• DESCRIPTION OF THE TASK: Exclude the pictures; give every entry again exactly as written.

• GIVEN RECORDS:
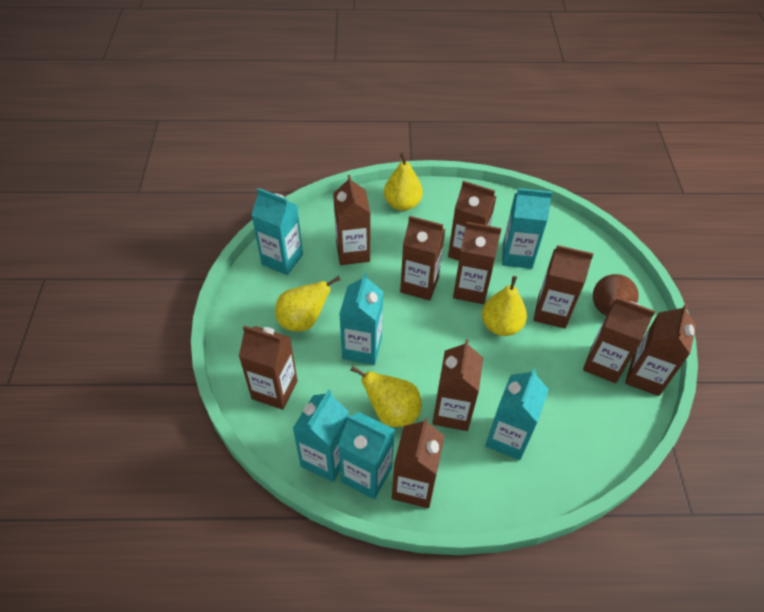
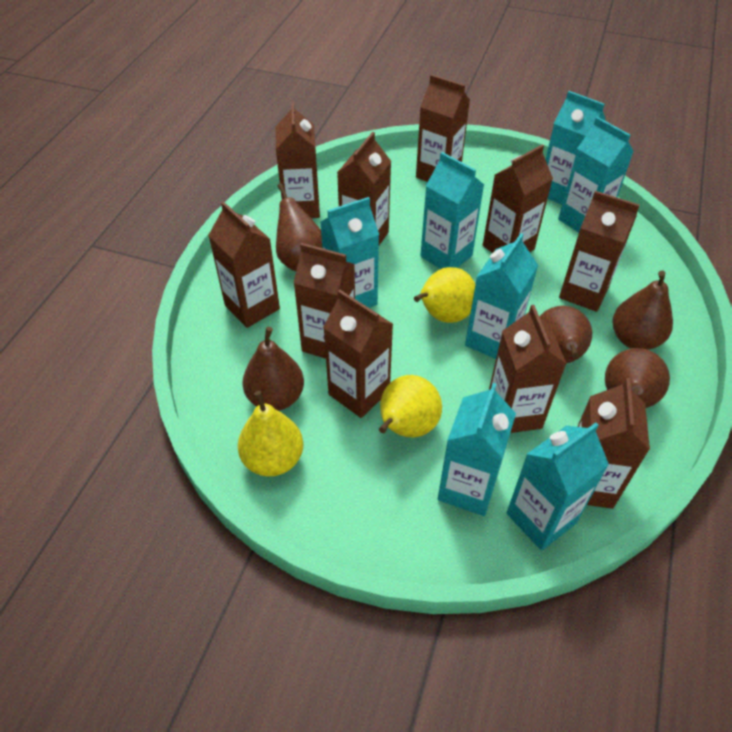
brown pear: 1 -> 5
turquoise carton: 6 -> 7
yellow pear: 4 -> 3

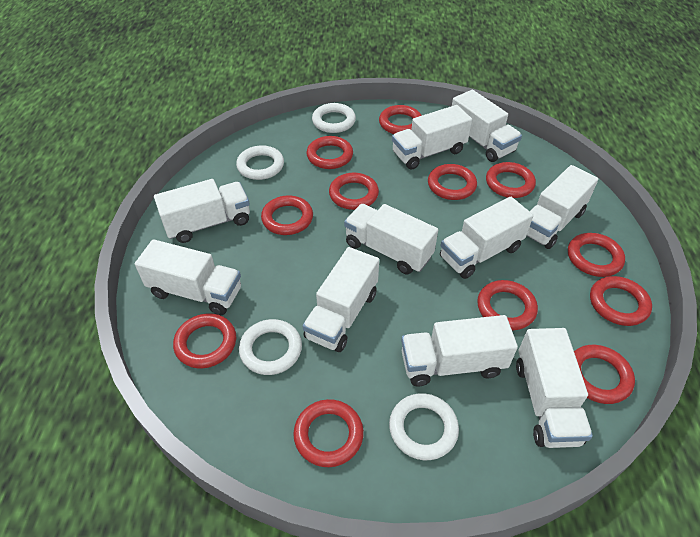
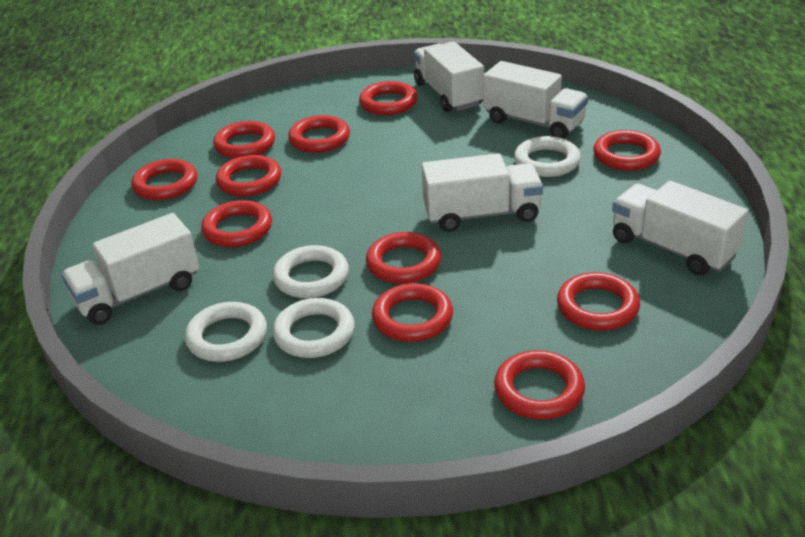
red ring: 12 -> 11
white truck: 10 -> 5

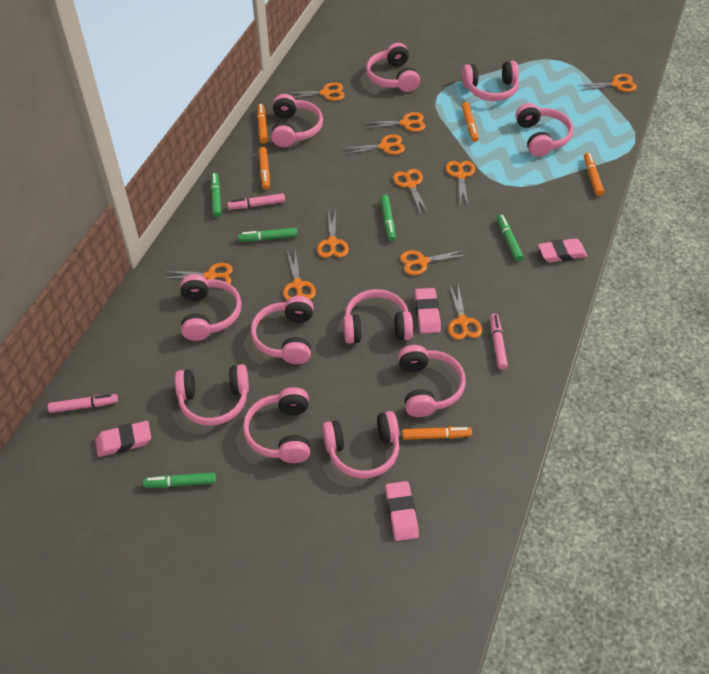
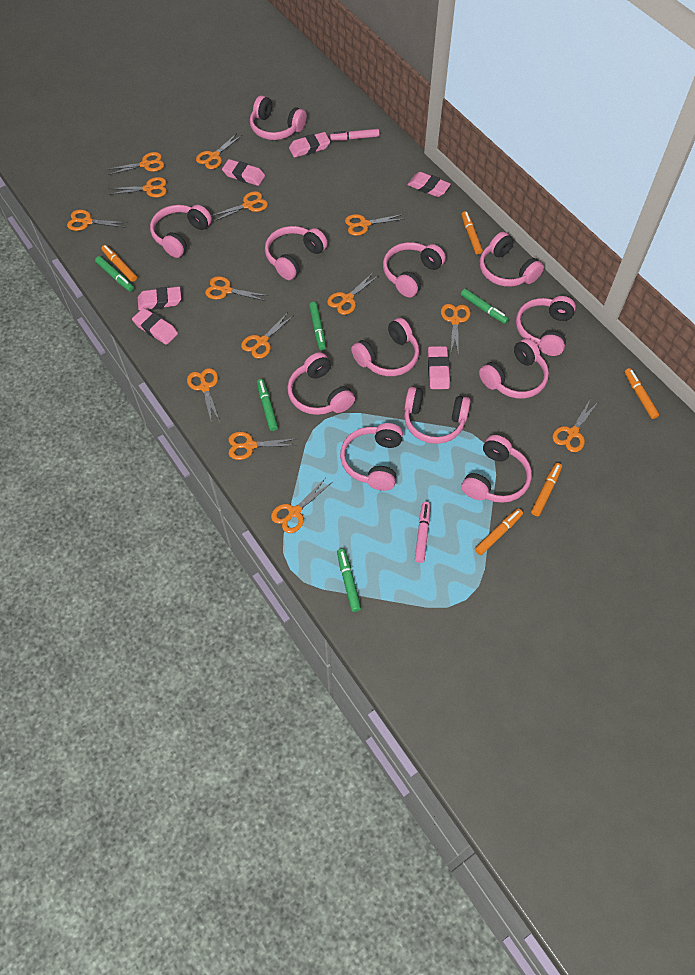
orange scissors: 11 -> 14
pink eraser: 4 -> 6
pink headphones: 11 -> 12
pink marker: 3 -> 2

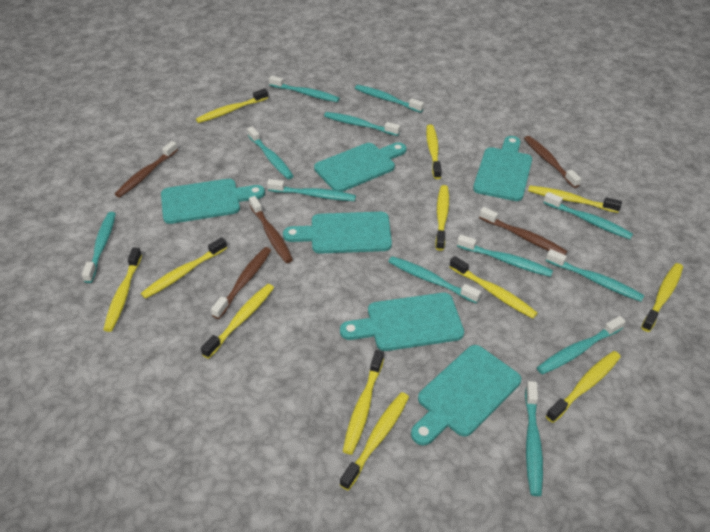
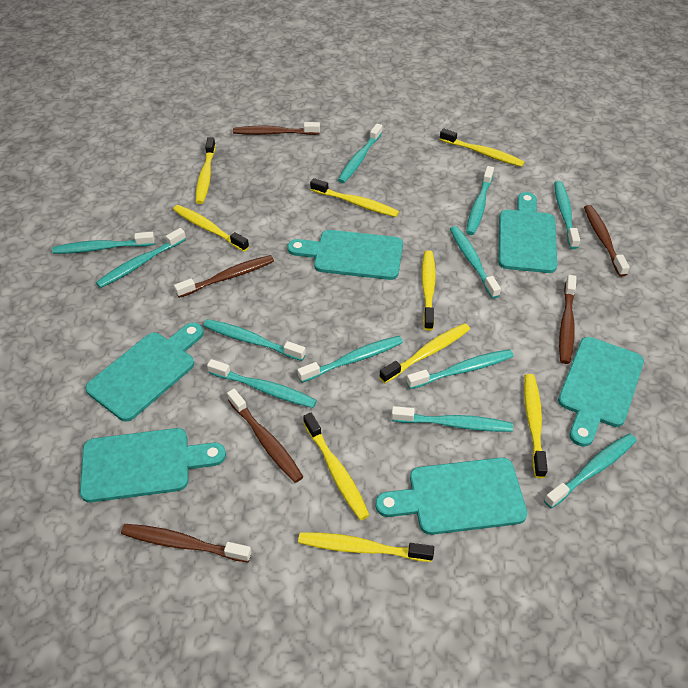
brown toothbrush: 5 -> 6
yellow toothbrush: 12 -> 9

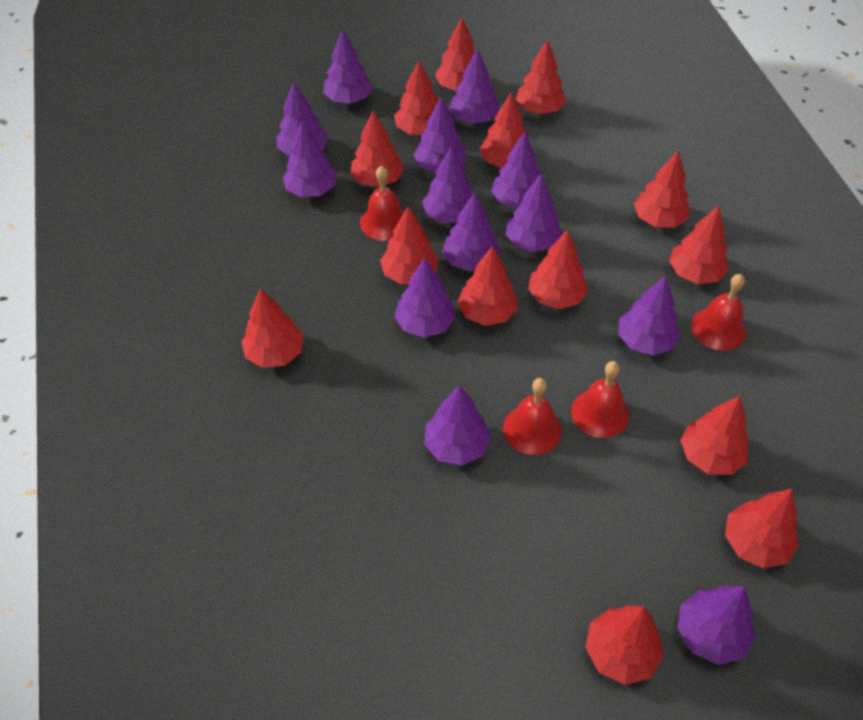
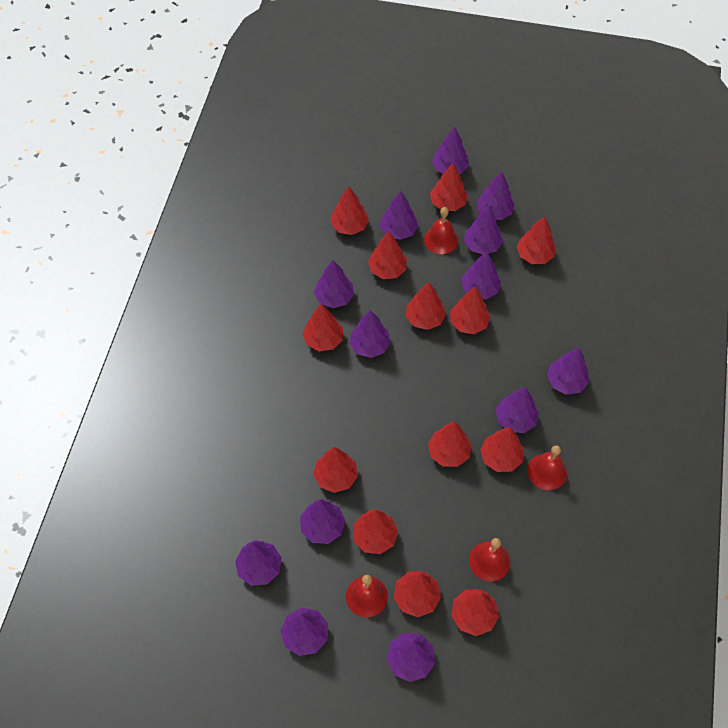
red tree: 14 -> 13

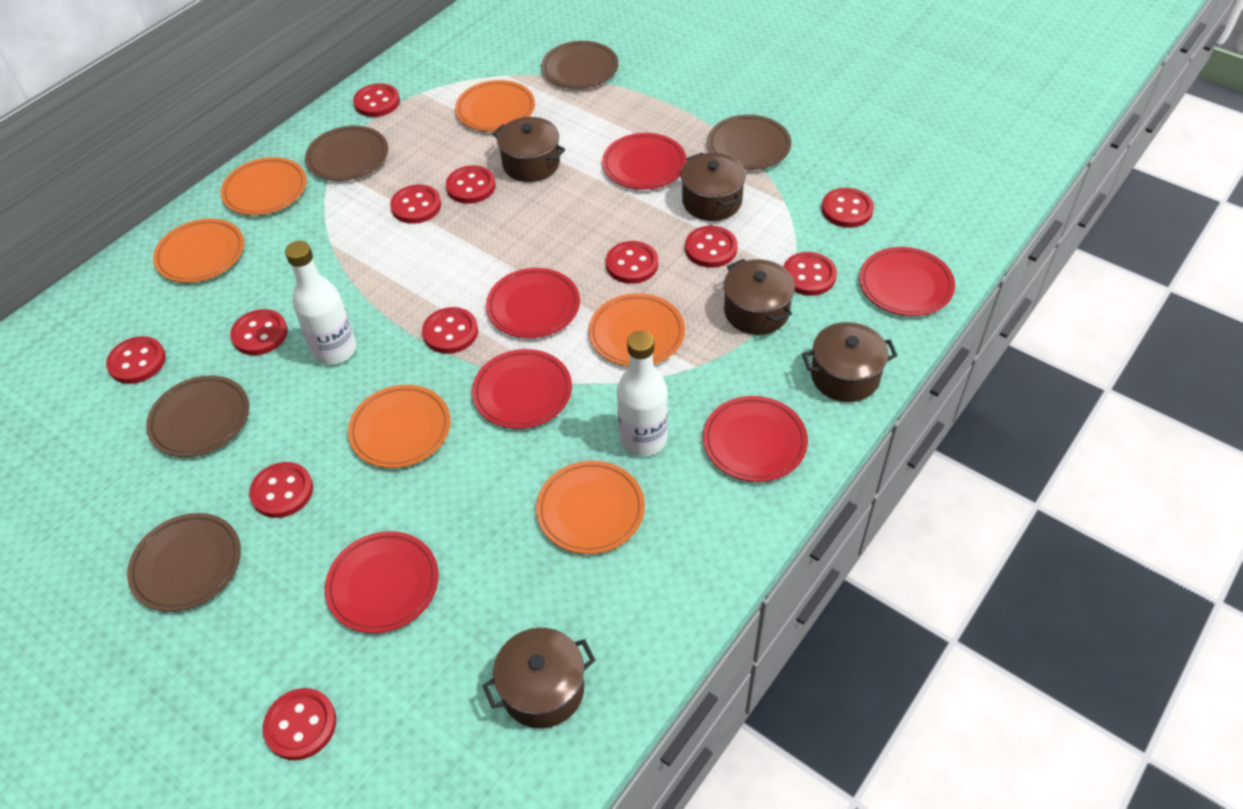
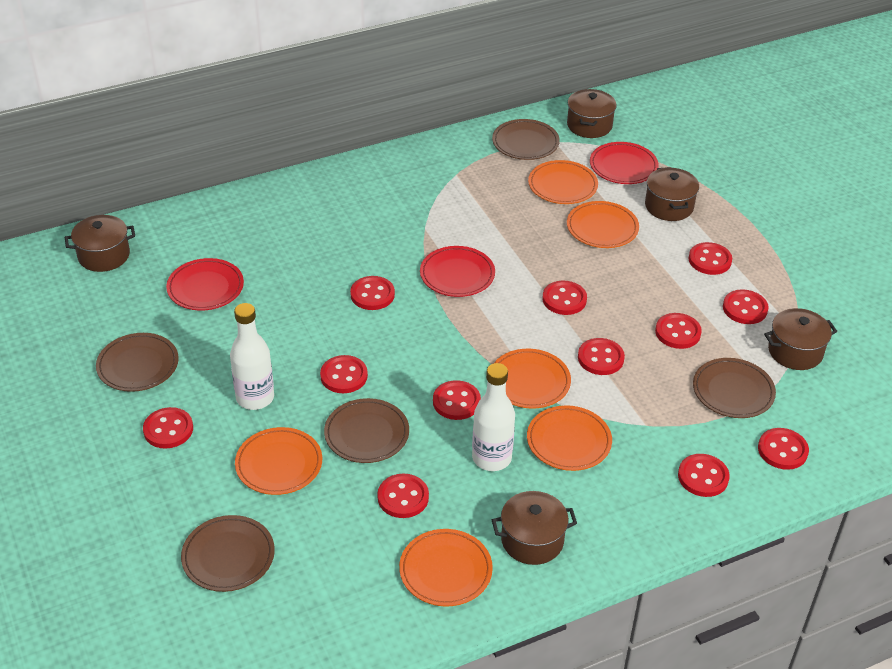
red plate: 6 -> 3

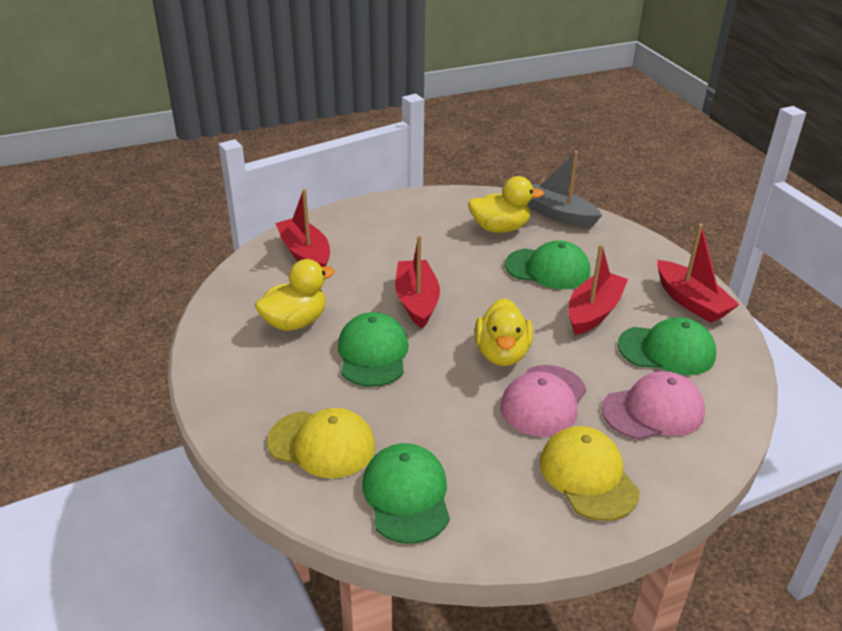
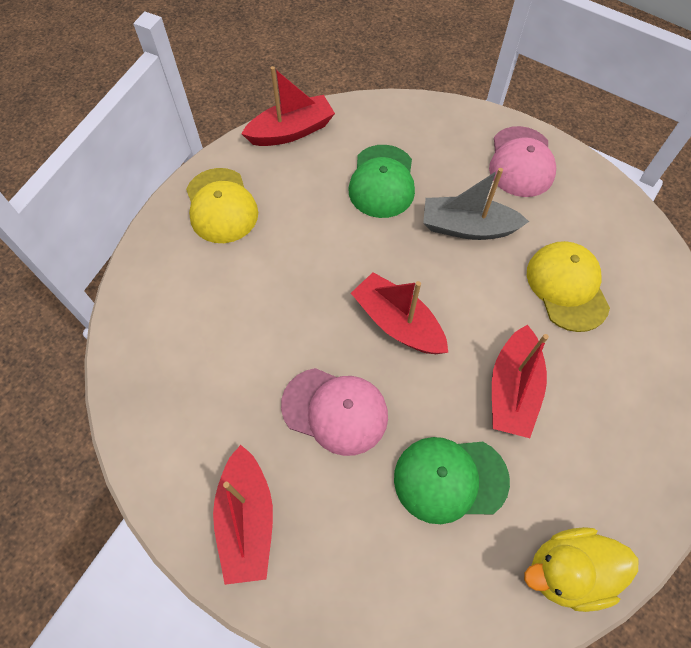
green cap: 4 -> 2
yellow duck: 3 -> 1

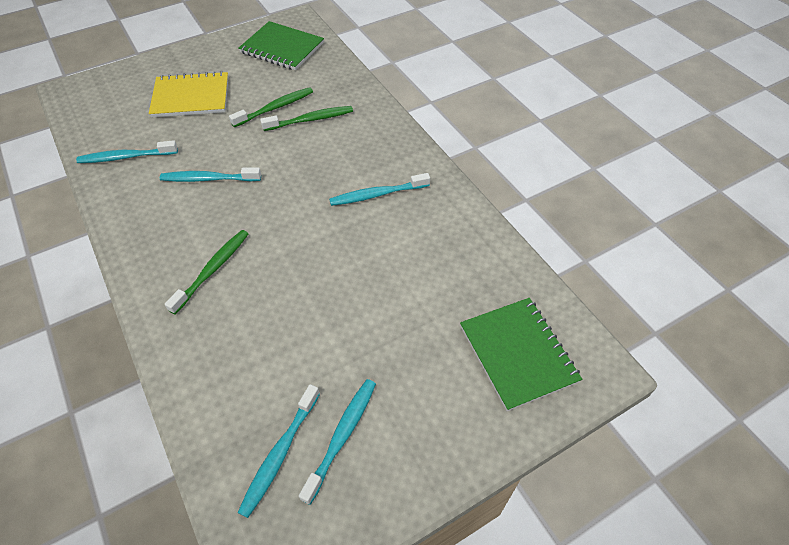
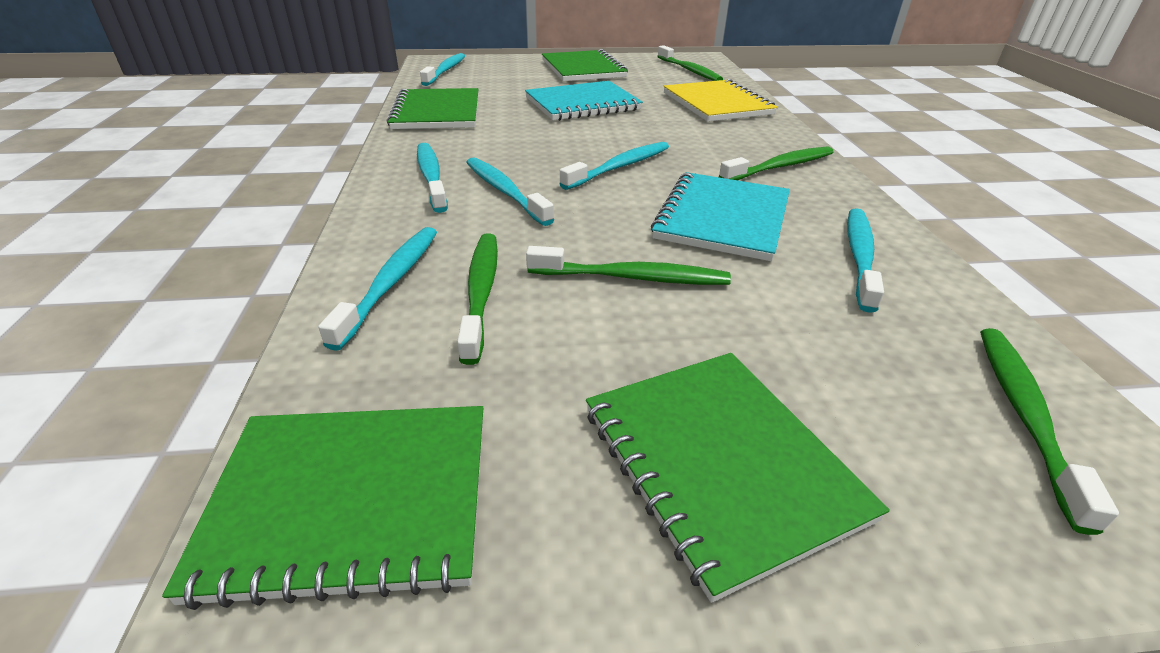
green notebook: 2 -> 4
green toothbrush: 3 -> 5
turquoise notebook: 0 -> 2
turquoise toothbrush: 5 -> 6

• TASK SOLUTION:
brown pear: 1 -> 5
turquoise carton: 6 -> 7
yellow pear: 4 -> 3

red ring: 12 -> 11
white truck: 10 -> 5

orange scissors: 11 -> 14
pink eraser: 4 -> 6
pink headphones: 11 -> 12
pink marker: 3 -> 2

brown toothbrush: 5 -> 6
yellow toothbrush: 12 -> 9

red tree: 14 -> 13

red plate: 6 -> 3

green cap: 4 -> 2
yellow duck: 3 -> 1

green notebook: 2 -> 4
green toothbrush: 3 -> 5
turquoise notebook: 0 -> 2
turquoise toothbrush: 5 -> 6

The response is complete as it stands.